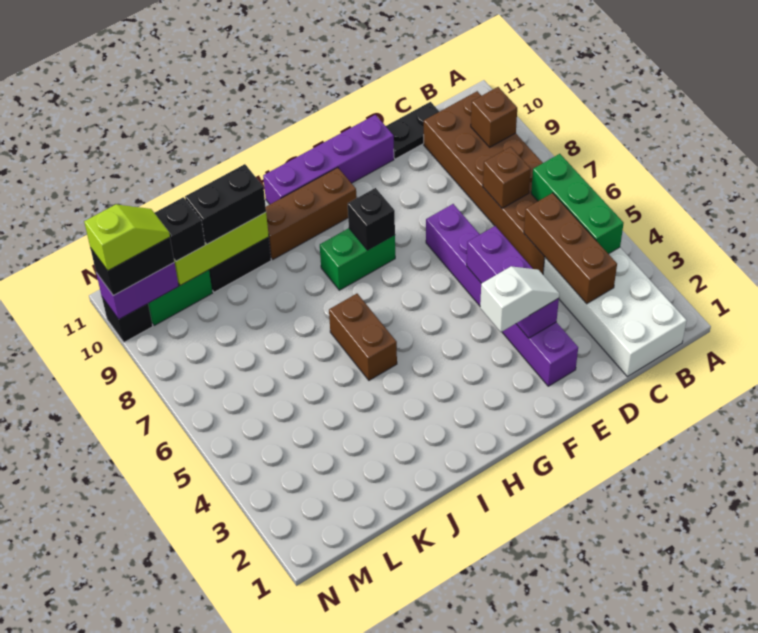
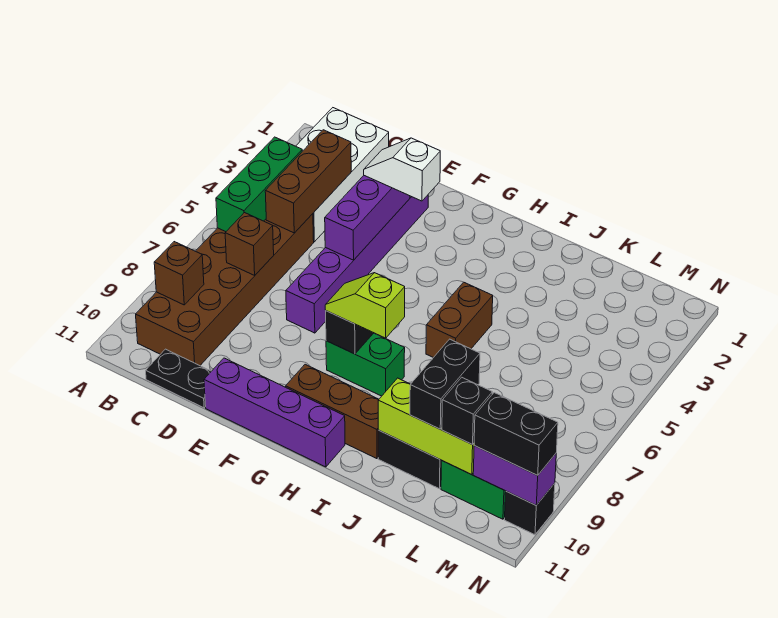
black brick J10:K10 level 3 -> black brick K9:K10 level 3
lime slope M10:N10 level 4 top N -> lime slope G8:H8 level 3 top H

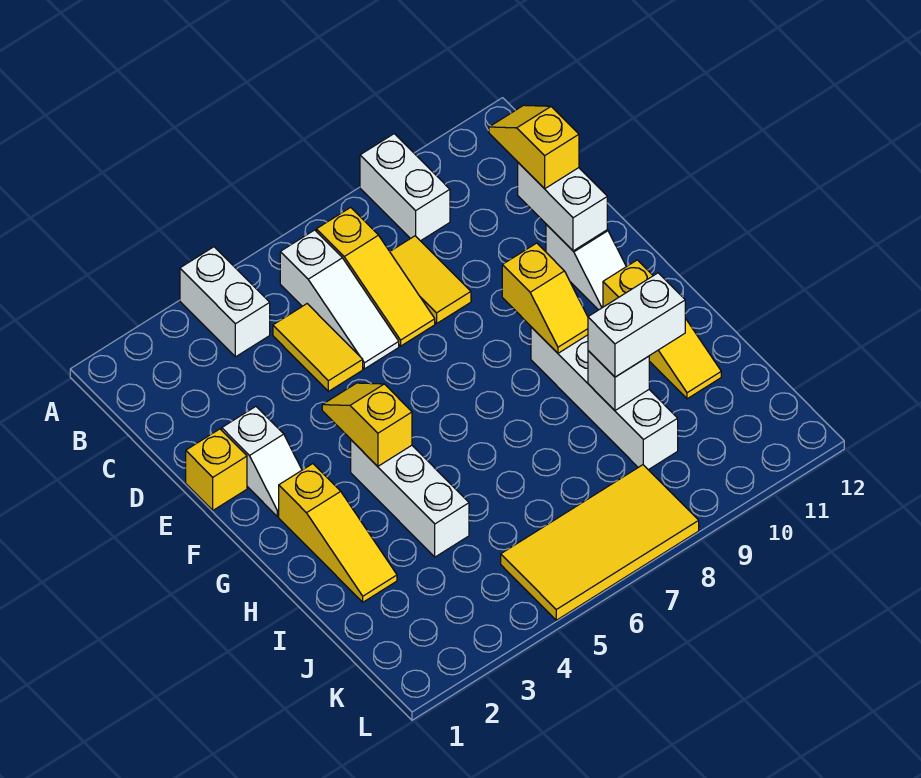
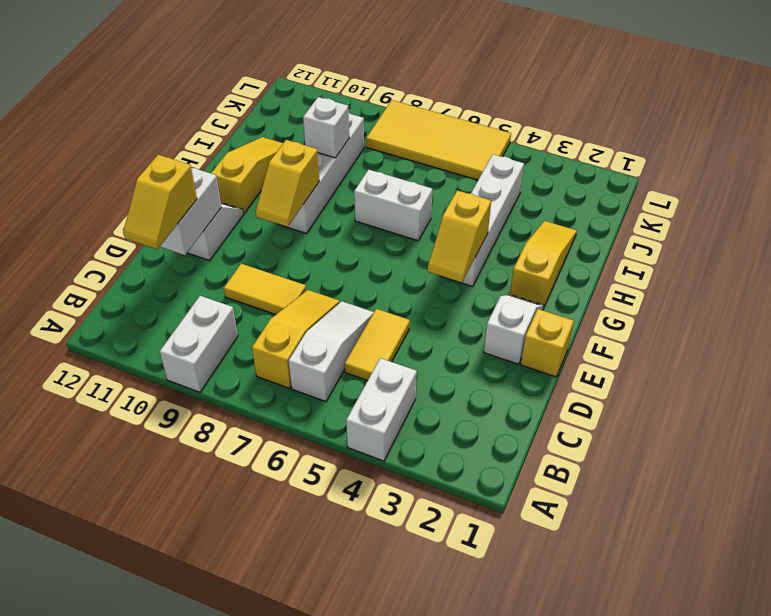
yellow tile C8:D8 level 1 -> yellow tile D8:D9 level 1
yellow slope F9:G9 level 2 top F -> yellow slope F9:G9 level 2 top G
white brick G4:I4 level 1 -> white brick G4:J4 level 1
white brick I9:I10 level 3 -> white brick H6:H7 level 1

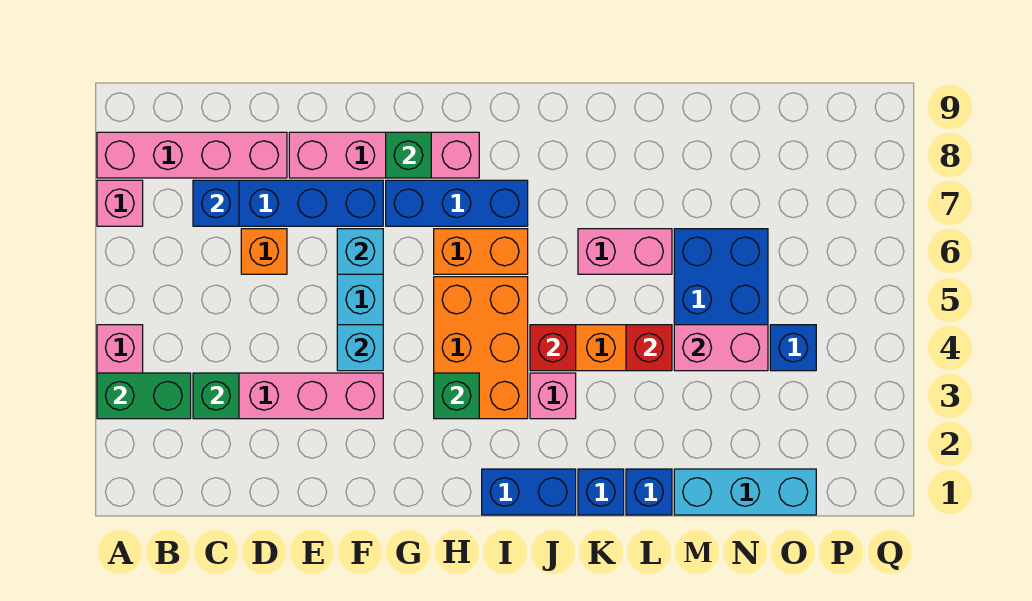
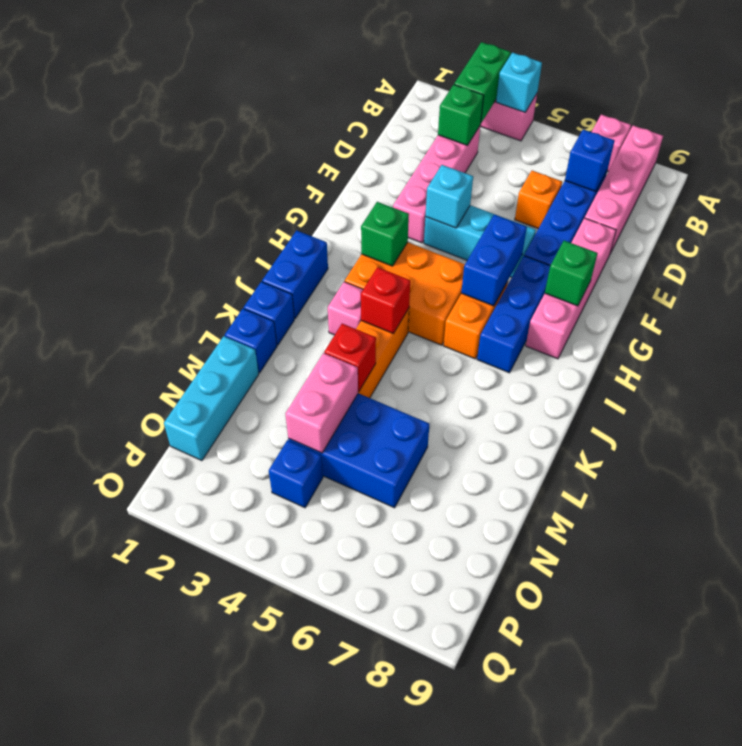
cyan brick F6 level 2 -> cyan brick A4 level 2
none -> blue brick G6:H6 level 2
pink brick K6:L6 level 1 -> none

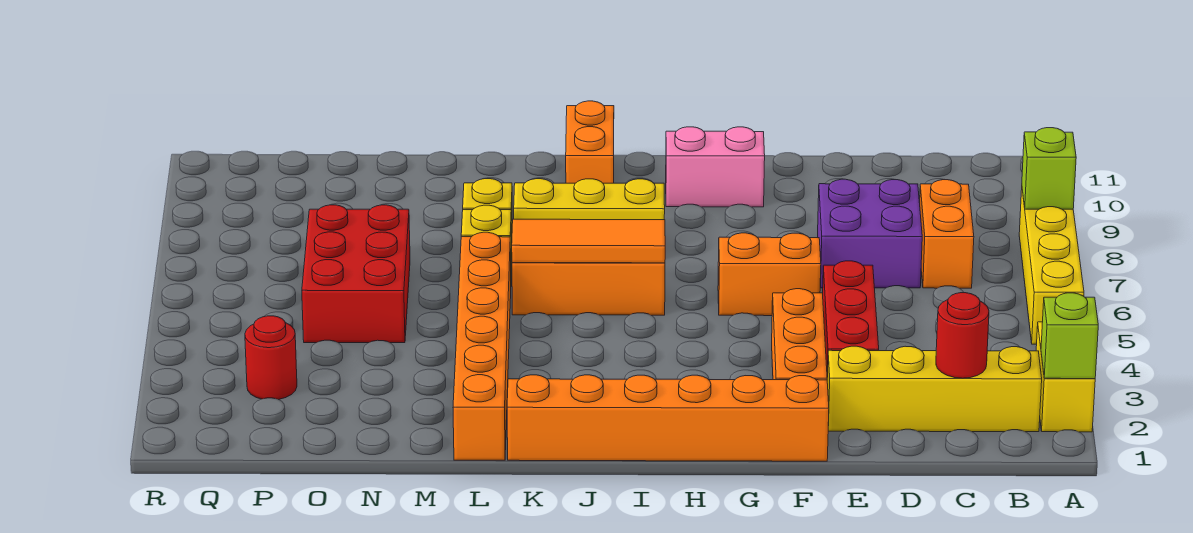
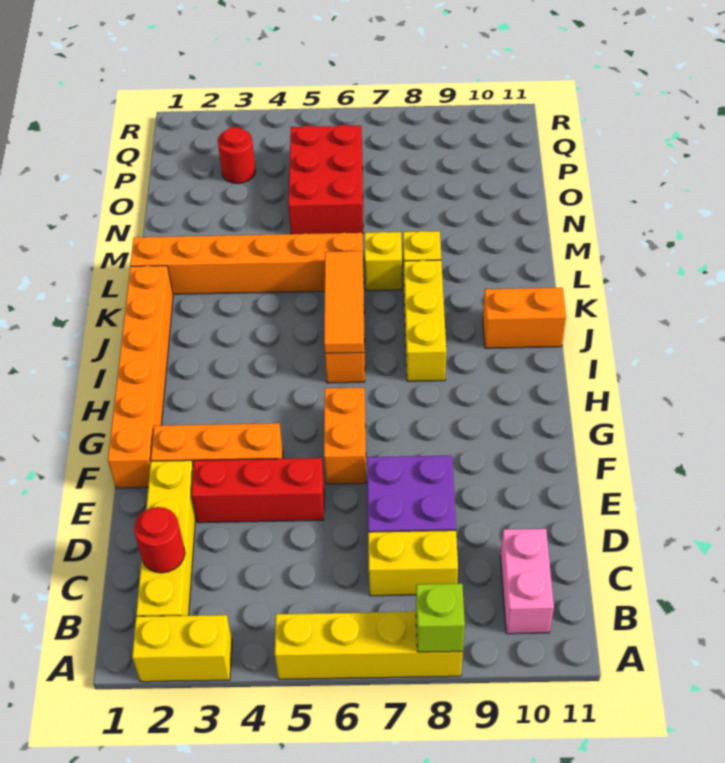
lime brick A2 level 2 -> none
orange brick C7:C8 level 1 -> yellow brick C7:C8 level 1
pink brick G10:H10 level 1 -> pink brick B10:C10 level 1
red brick N5:O7 level 1 -> red brick N5:P6 level 1

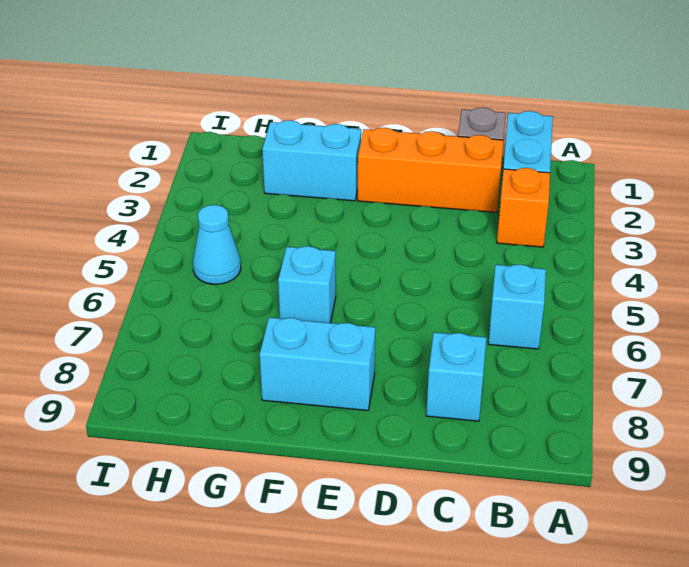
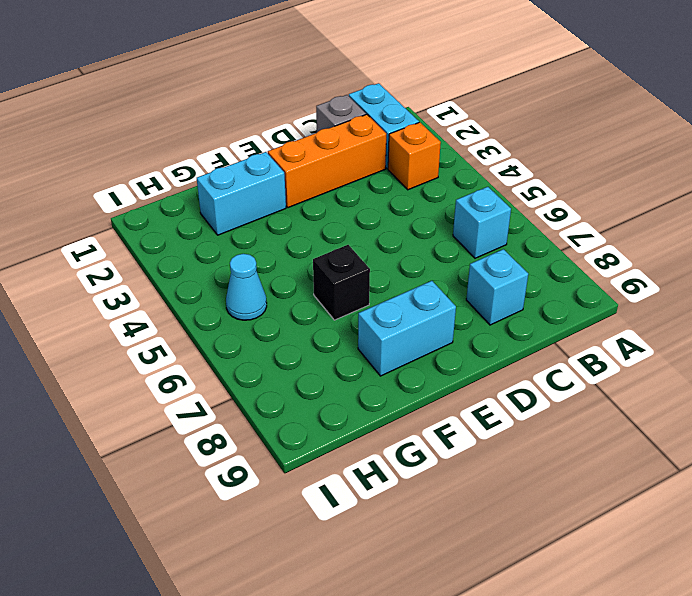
cyan brick F6 level 1 -> black brick F6 level 1

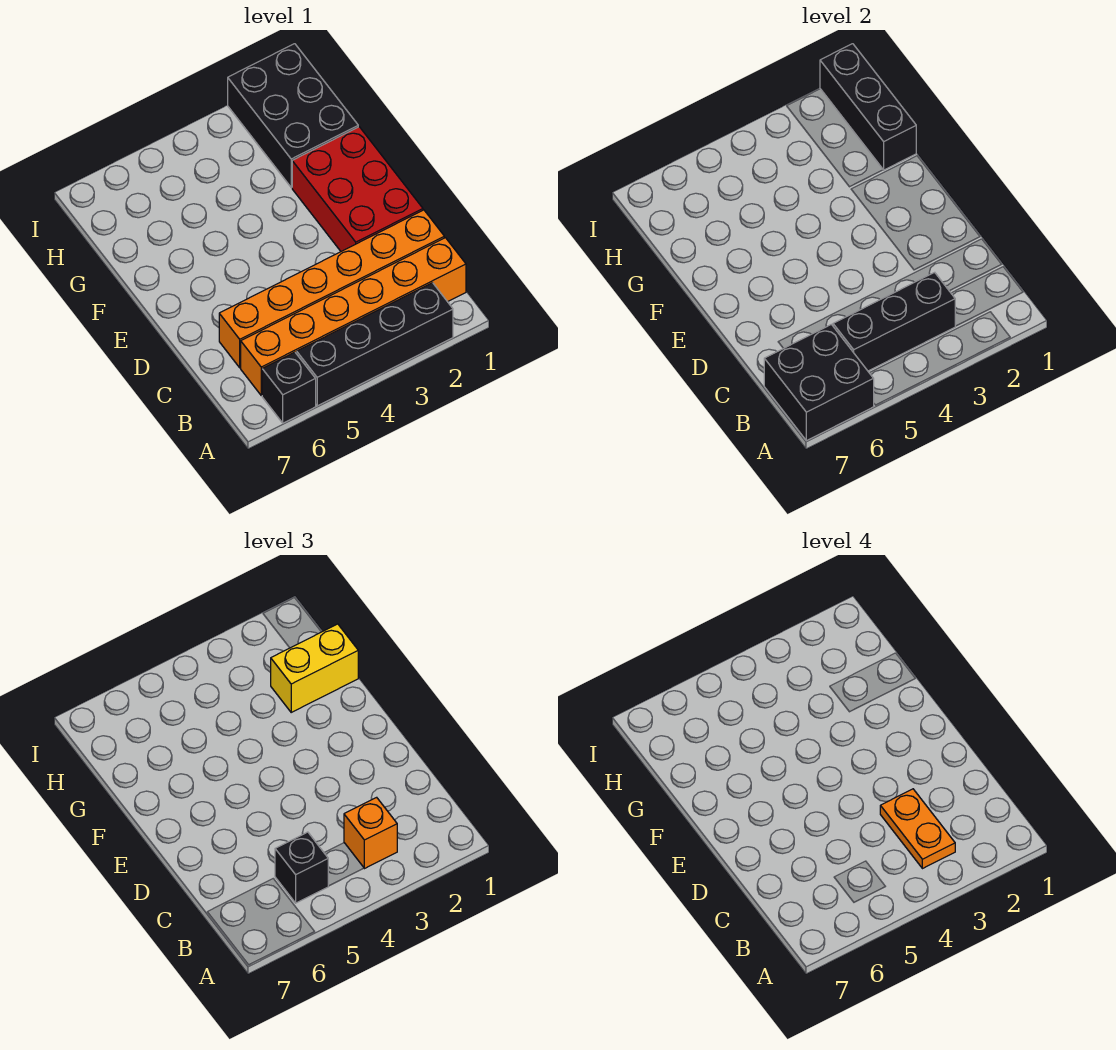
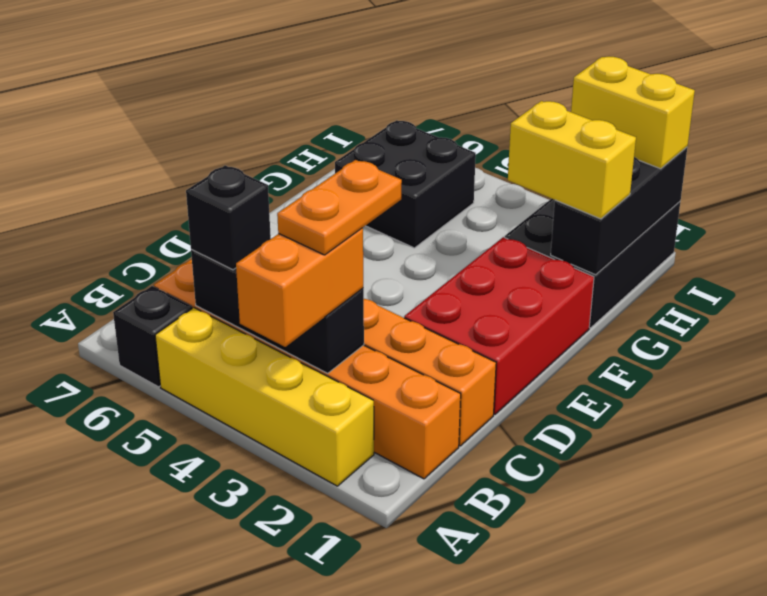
black brick A2:A5 level 1 -> yellow brick A2:A5 level 1
black brick A6:B7 level 2 -> black brick G5:H6 level 1
orange brick B3 level 3 -> orange brick A3:B3 level 3
none -> yellow brick I1:I2 level 3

##############################

### TASK STATEMENT
Beginning at the line with "yellow tile C8:D8", reproduce each line exactly through the last line of the records above, with pictures left out.

### RESPONSE AREA
yellow tile C8:D8 level 1 -> yellow tile D8:D9 level 1
yellow slope F9:G9 level 2 top F -> yellow slope F9:G9 level 2 top G
white brick G4:I4 level 1 -> white brick G4:J4 level 1
white brick I9:I10 level 3 -> white brick H6:H7 level 1

cyan brick F6 level 2 -> cyan brick A4 level 2
none -> blue brick G6:H6 level 2
pink brick K6:L6 level 1 -> none

lime brick A2 level 2 -> none
orange brick C7:C8 level 1 -> yellow brick C7:C8 level 1
pink brick G10:H10 level 1 -> pink brick B10:C10 level 1
red brick N5:O7 level 1 -> red brick N5:P6 level 1

cyan brick F6 level 1 -> black brick F6 level 1

black brick A2:A5 level 1 -> yellow brick A2:A5 level 1
black brick A6:B7 level 2 -> black brick G5:H6 level 1
orange brick B3 level 3 -> orange brick A3:B3 level 3
none -> yellow brick I1:I2 level 3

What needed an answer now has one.